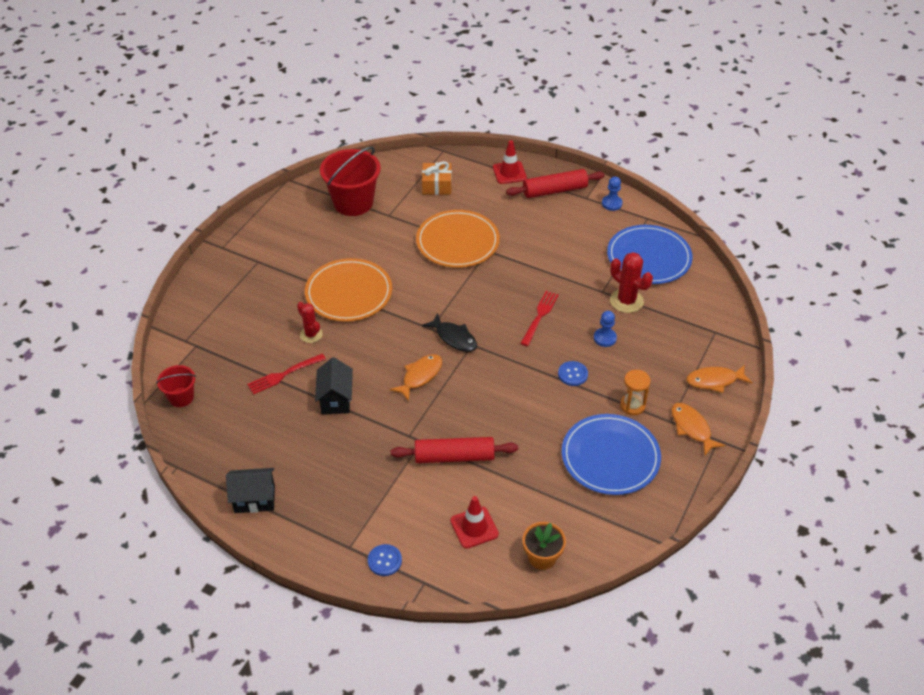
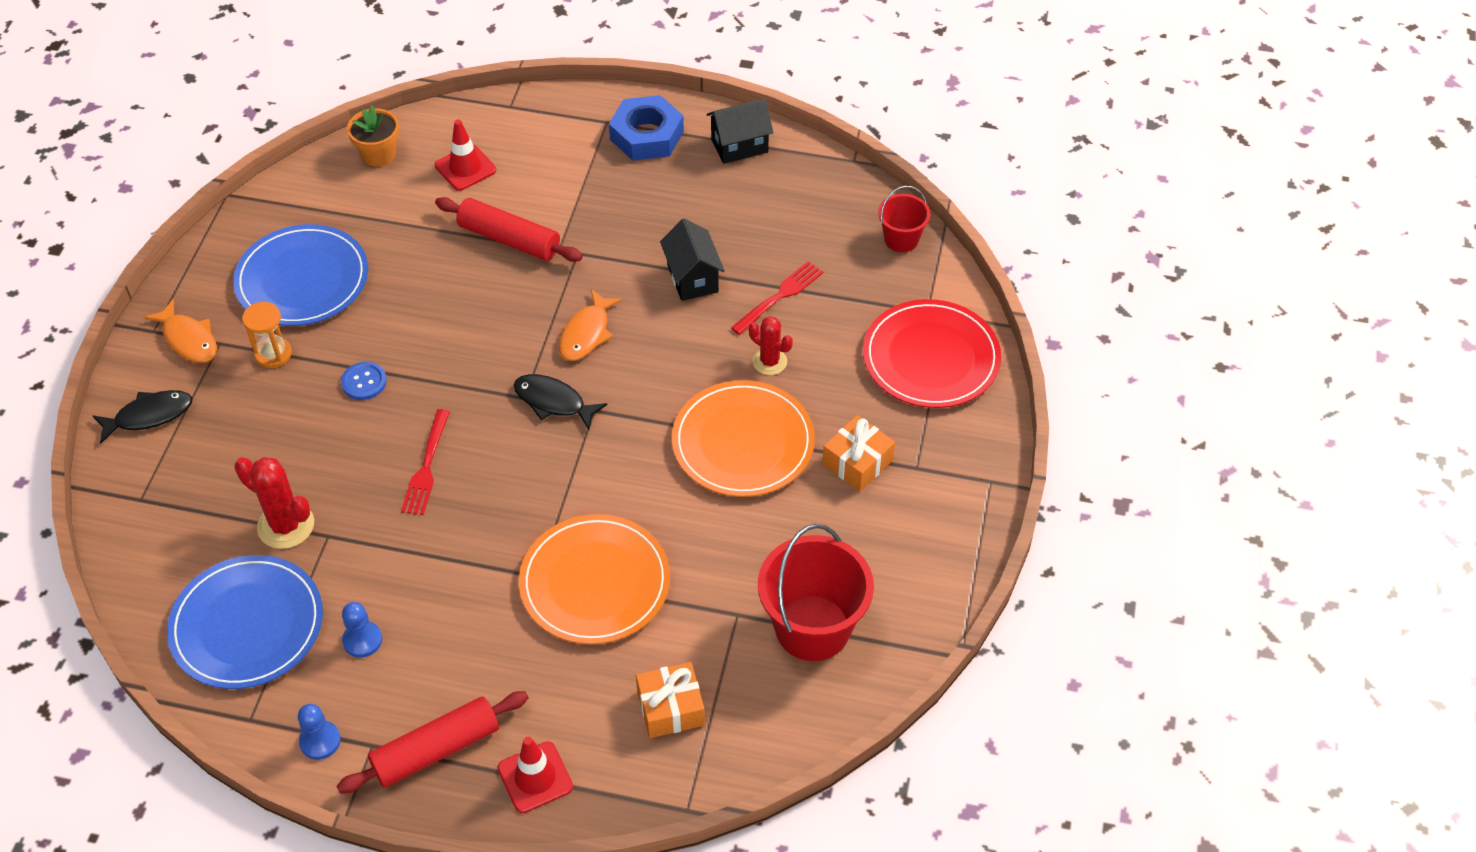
camera: 165 degrees right, 5 degrees up
(212, 317) = (931, 358): none -> red plate
(289, 270) = (857, 462): none -> orange gift
(322, 526) = (647, 135): none -> blue nut
(384, 561) = (561, 117): blue button -> none
(454, 457) = (509, 239): red rolling pin -> red rolling pin turned 45 degrees clockwise
(605, 338) = (319, 450): blue pawn -> blue pawn (362, 640)
(714, 381) = (149, 416): orange fish -> black fish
● ● ● ●
### WHAT THE EXERCISE ASKS
List every line in the records above that contains the word "none".

### OUTPUT FOR THIS EXERCISE
(212, 317) = (931, 358): none -> red plate
(289, 270) = (857, 462): none -> orange gift
(322, 526) = (647, 135): none -> blue nut
(384, 561) = (561, 117): blue button -> none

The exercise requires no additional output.